··· Exercise materials

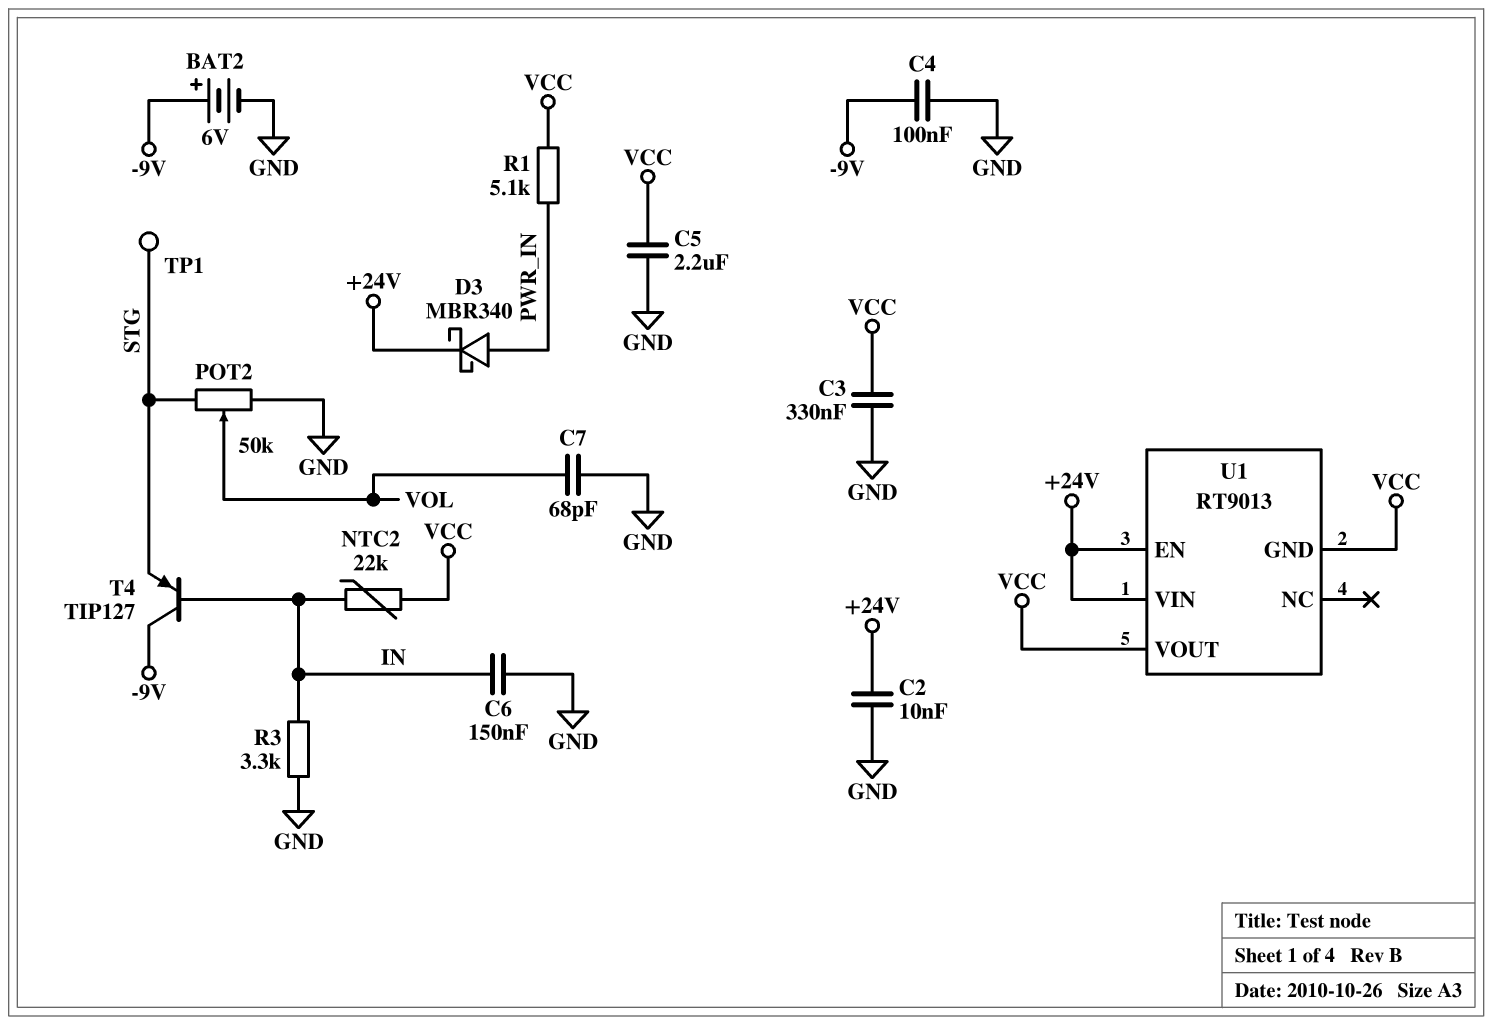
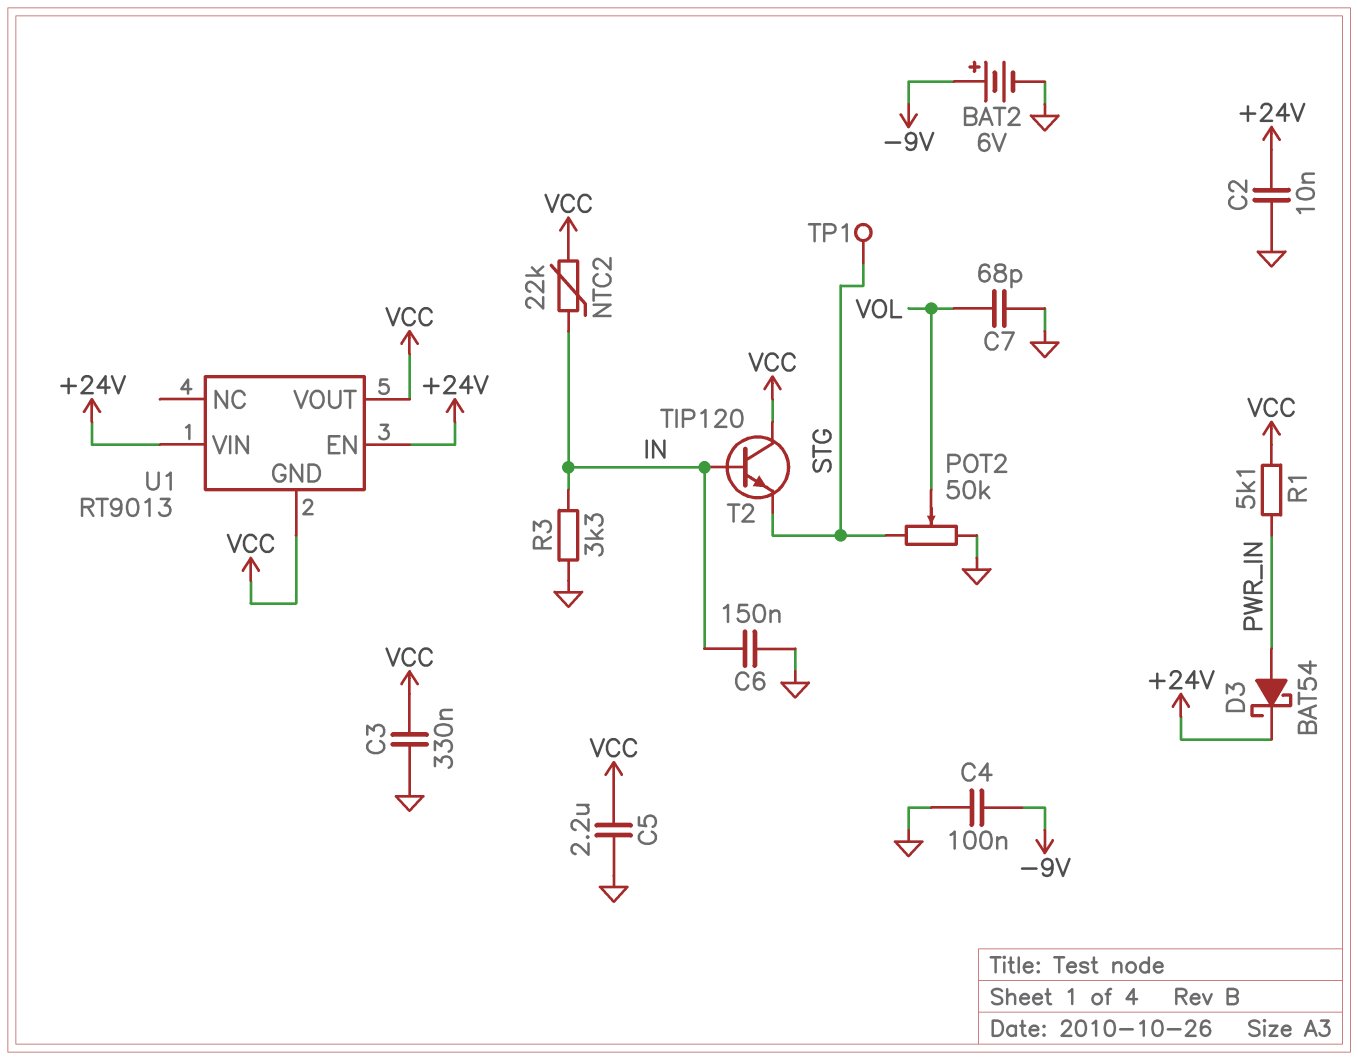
D3: schottky MBR340 (A PWR_IN, K +24V) -> schottky BAT54 (A PWR_IN, K +24V)
T2: none -> NPN TIP120 (B IN, C VCC, E STG)
T4: PNP TIP127 (B IN, C -9V, E STG) -> none

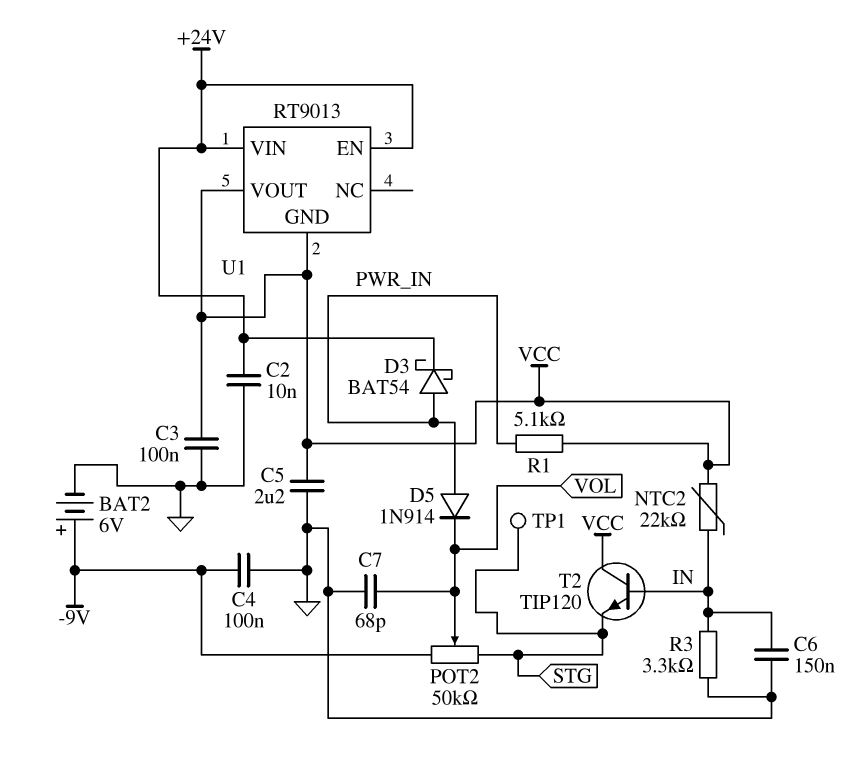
C3: 330nF (GND, VCC) -> 100nF (GND, VCC)
D5: none -> diode 1N914 (A PWR_IN, K VOL)
POT2: 50k (GND, STG, wiper VOL) -> 50k (-9V, STG, wiper VOL)

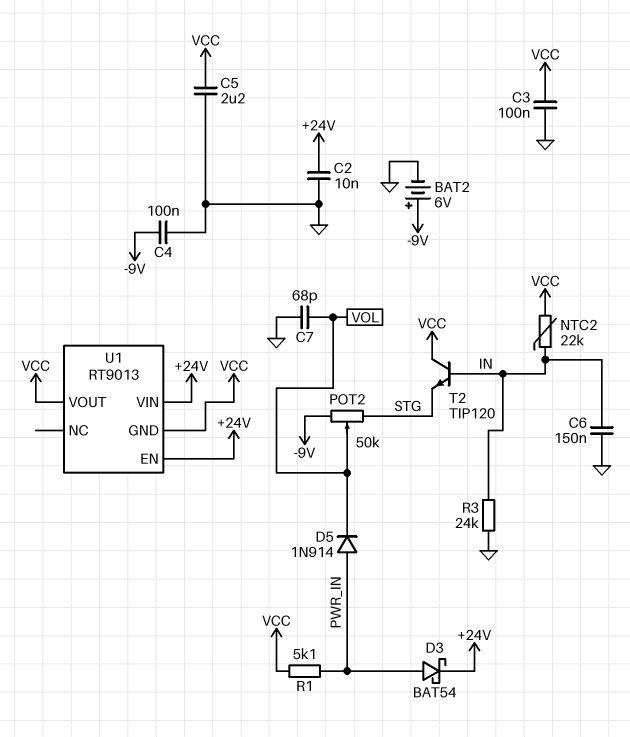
R3: 3.3k (GND, IN) -> 24k (GND, IN)
TP1: test point (STG) -> none

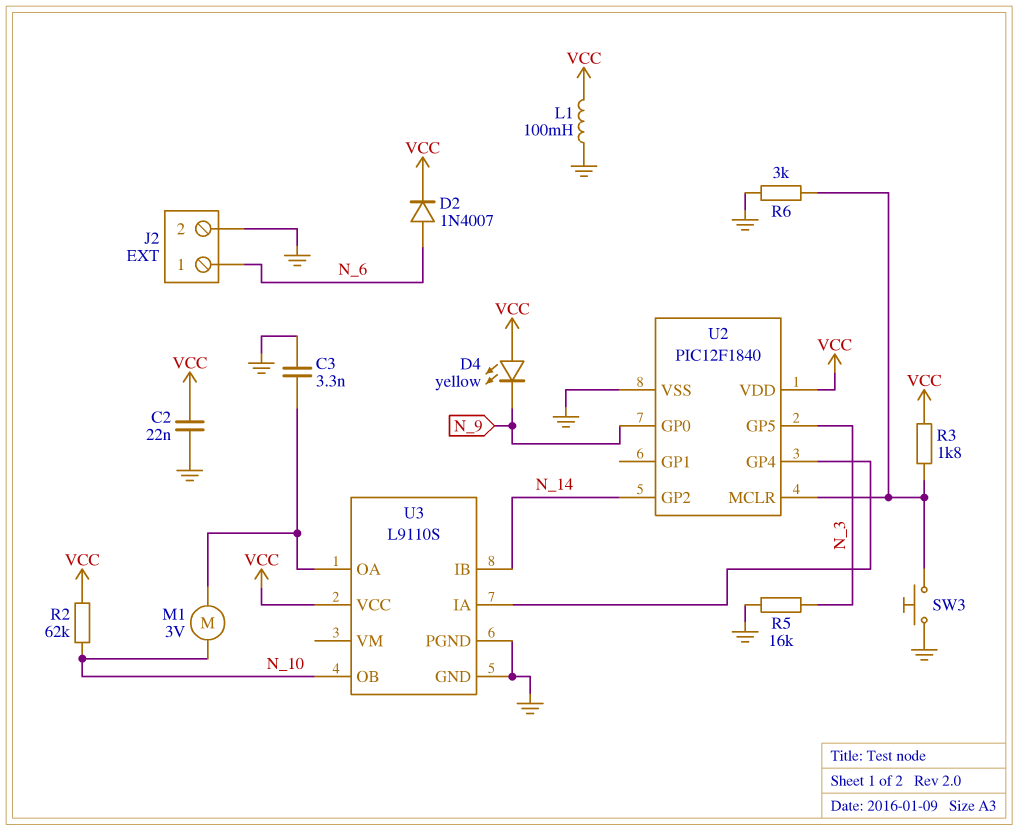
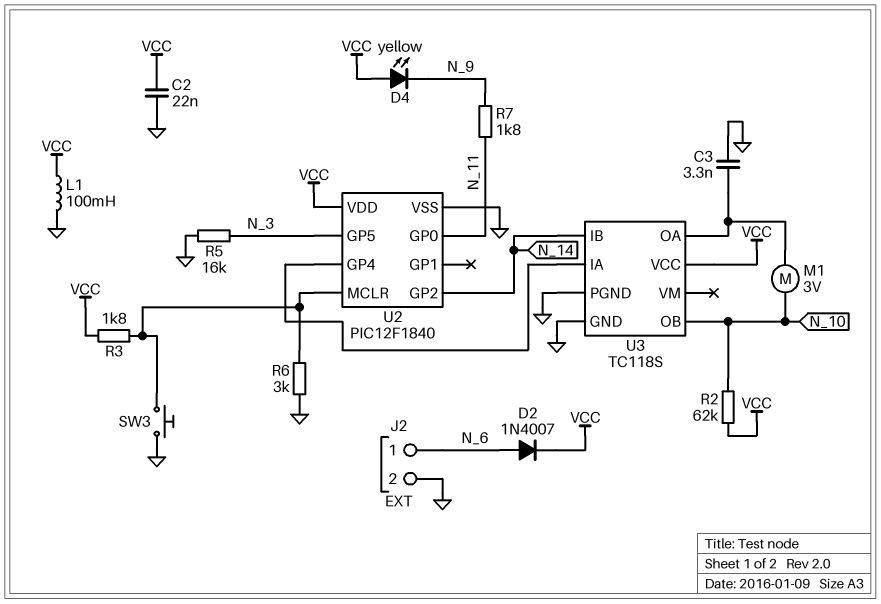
R7: none -> 1.8k (N_9, N_11)
U2 pin GP0: N_9 -> N_11
U3: L9110S -> TC118S

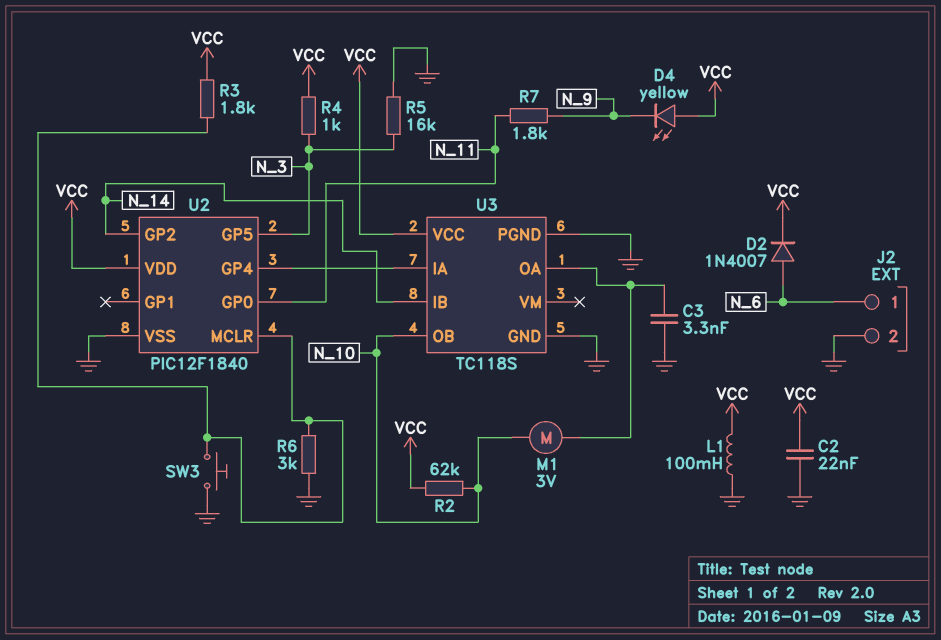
R4: none -> 1k (N_3, VCC)

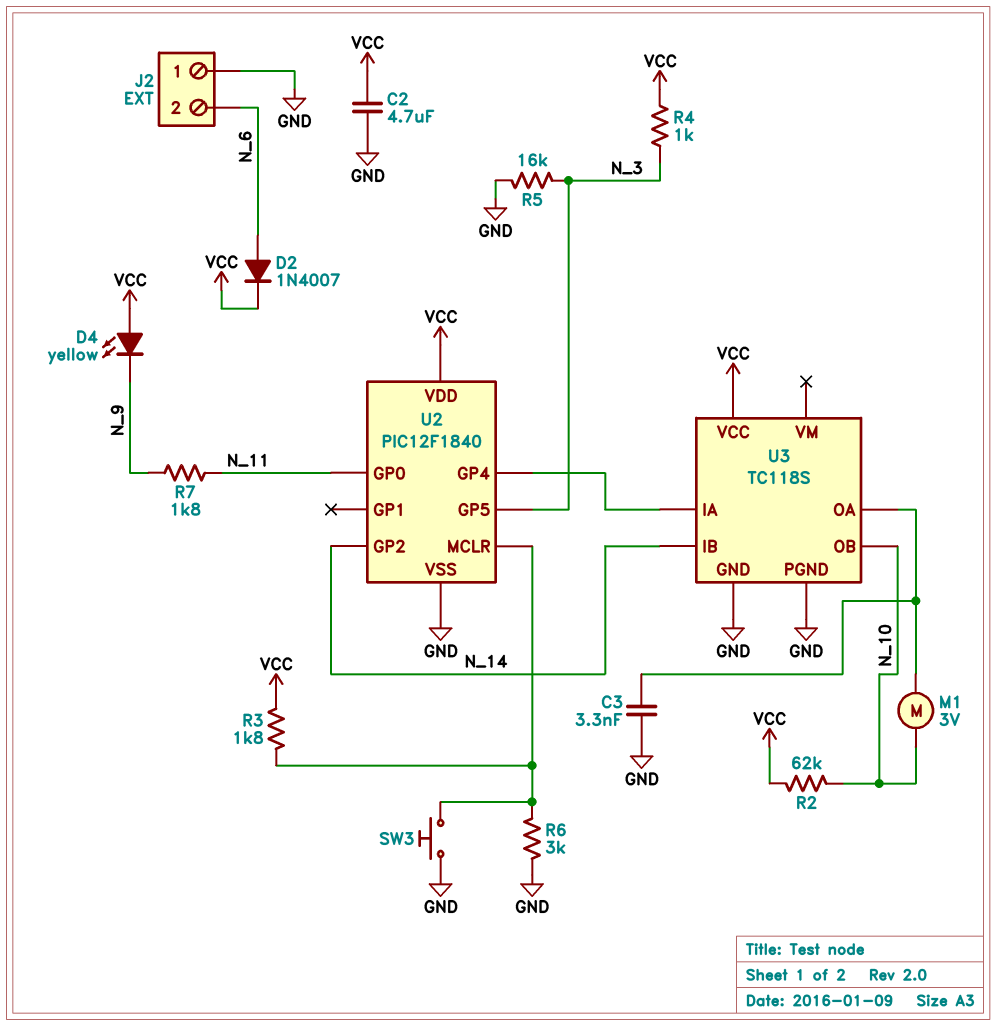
C2: 22nF (GND, VCC) -> 4.7uF (GND, VCC)
J2 pin 1: N_6 -> GND
J2 pin 2: GND -> N_6
L1: 100mH (GND, VCC) -> none

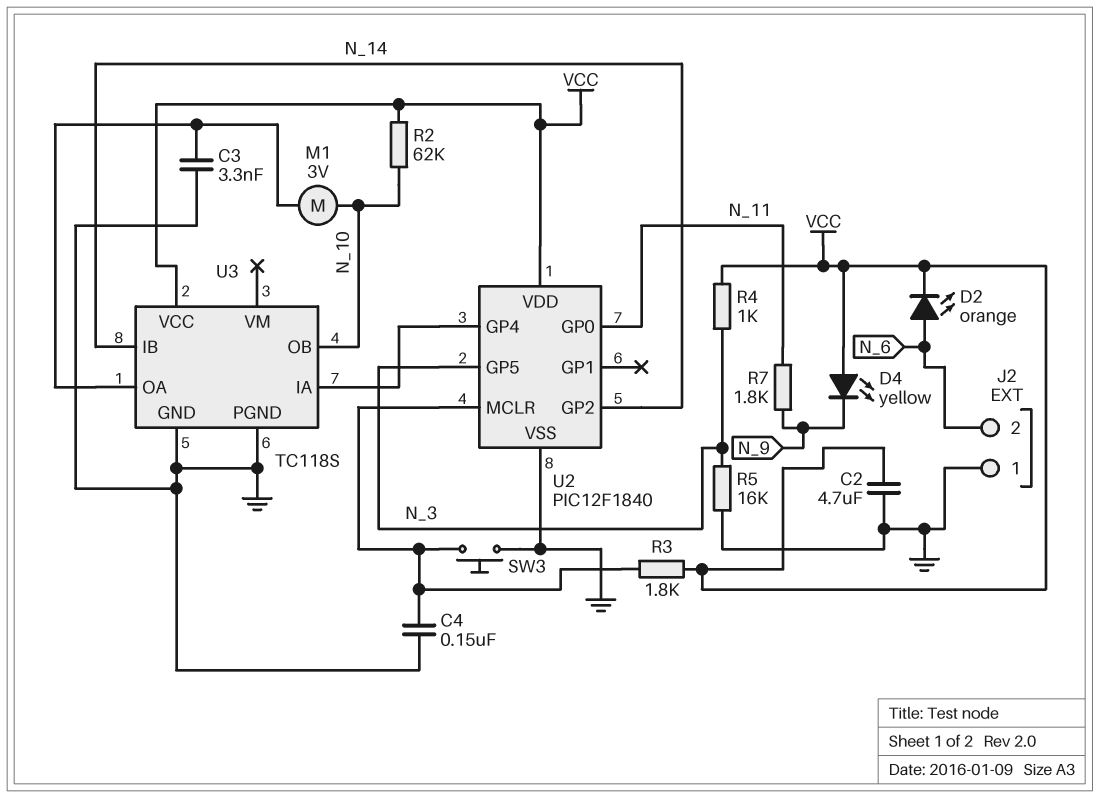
C4: none -> 150nF (GND, U2/MCLR)
D2: diode 1N4007 (A N_6, K VCC) -> LED orange (A N_6, K VCC)
R6: 3k (GND, U2/MCLR) -> none

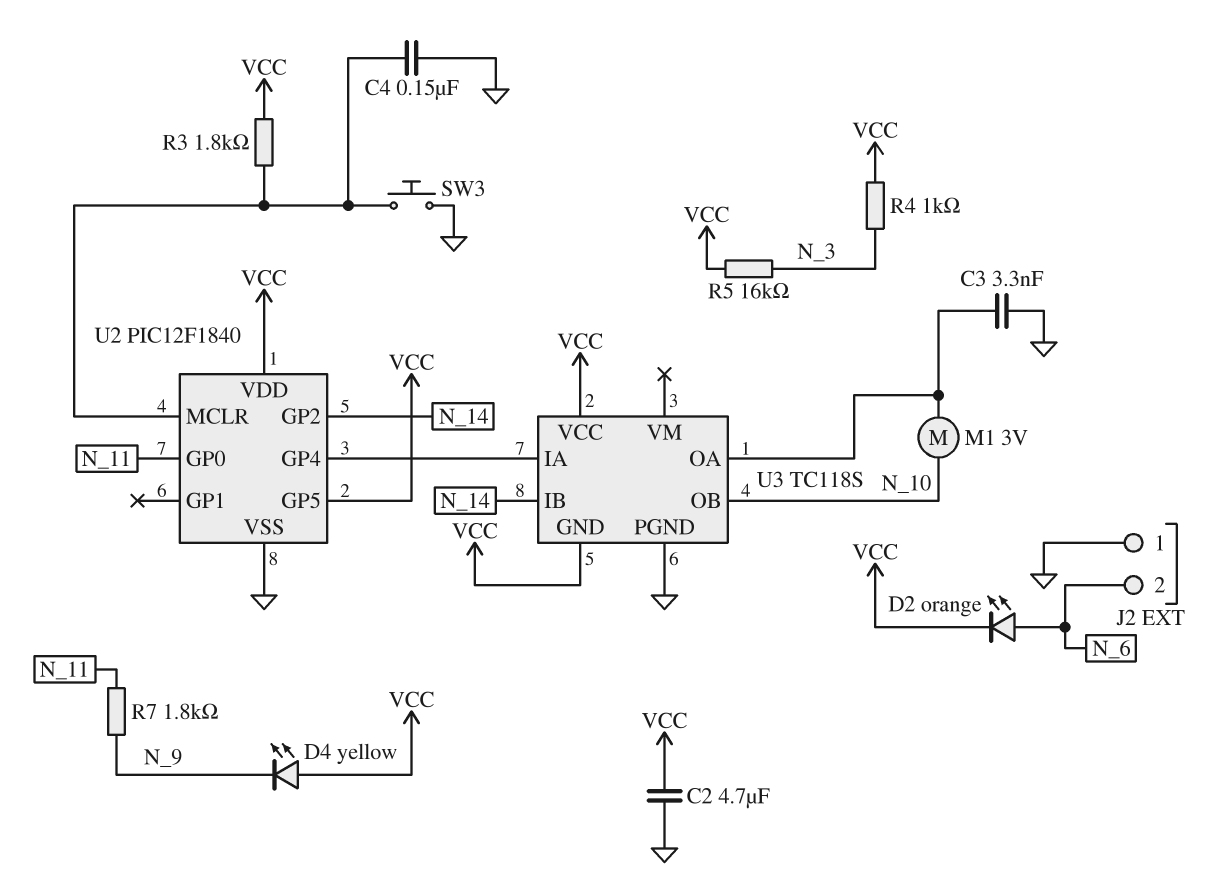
R2: 62k (N_10, VCC) -> none
R5: 16k (GND, N_3) -> 16k (N_3, VCC)
U2 pin GP5: N_3 -> VCC
U3 pin GND: GND -> VCC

······

Task: What lines above run from the one with "D5: none -> diode 1N914 (A PWR_IN, K VOL)" to the one with "R5: 16k (GND, N_3) -> 16k (N_3, VCC)"? Give them again exactly, ends included, and leave the pictures out.

Answer:
D5: none -> diode 1N914 (A PWR_IN, K VOL)
POT2: 50k (GND, STG, wiper VOL) -> 50k (-9V, STG, wiper VOL)

R3: 3.3k (GND, IN) -> 24k (GND, IN)
TP1: test point (STG) -> none

R7: none -> 1.8k (N_9, N_11)
U2 pin GP0: N_9 -> N_11
U3: L9110S -> TC118S

R4: none -> 1k (N_3, VCC)

C2: 22nF (GND, VCC) -> 4.7uF (GND, VCC)
J2 pin 1: N_6 -> GND
J2 pin 2: GND -> N_6
L1: 100mH (GND, VCC) -> none

C4: none -> 150nF (GND, U2/MCLR)
D2: diode 1N4007 (A N_6, K VCC) -> LED orange (A N_6, K VCC)
R6: 3k (GND, U2/MCLR) -> none

R2: 62k (N_10, VCC) -> none
R5: 16k (GND, N_3) -> 16k (N_3, VCC)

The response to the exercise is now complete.